──────── Input data ────────

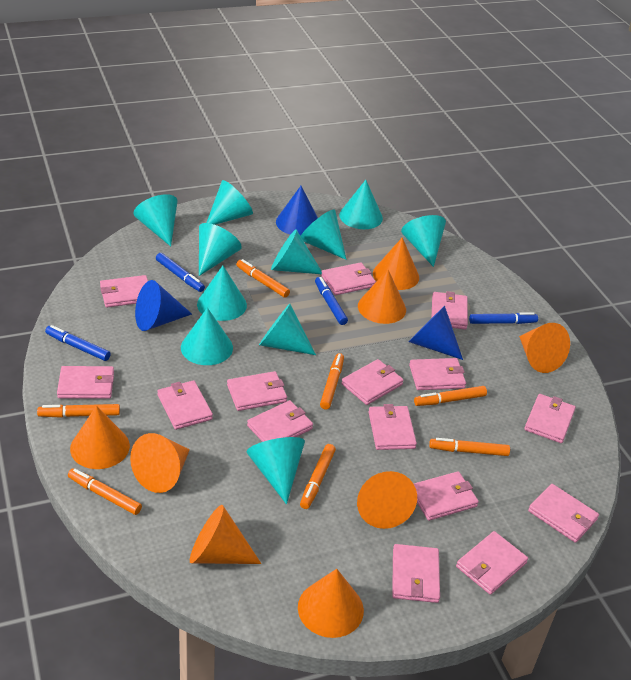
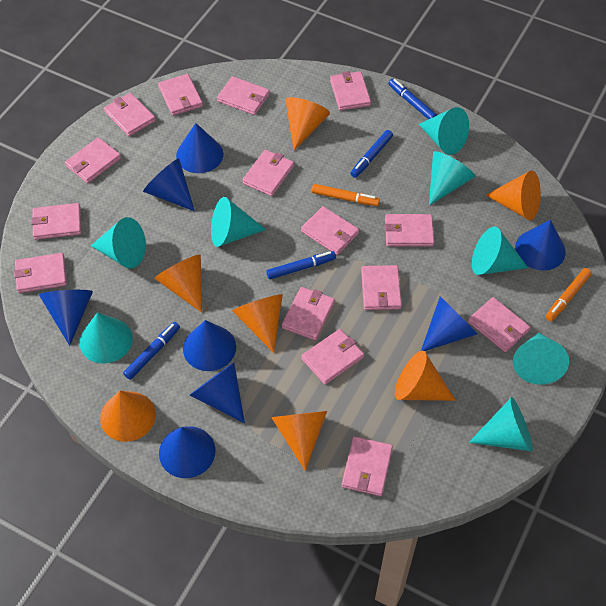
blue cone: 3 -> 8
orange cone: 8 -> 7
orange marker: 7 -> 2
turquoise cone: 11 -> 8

────────
──────── Input data ────────

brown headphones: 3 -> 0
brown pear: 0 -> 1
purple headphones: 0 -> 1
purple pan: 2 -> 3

────────

Work item →
The lines above starting at the one that contains "blue cone: 3 -> 8" and ending at the one that contains "turquoise cone: 11 -> 8" must be transcribed exactly, and no other lines may appear.

Completed exercise →
blue cone: 3 -> 8
orange cone: 8 -> 7
orange marker: 7 -> 2
turquoise cone: 11 -> 8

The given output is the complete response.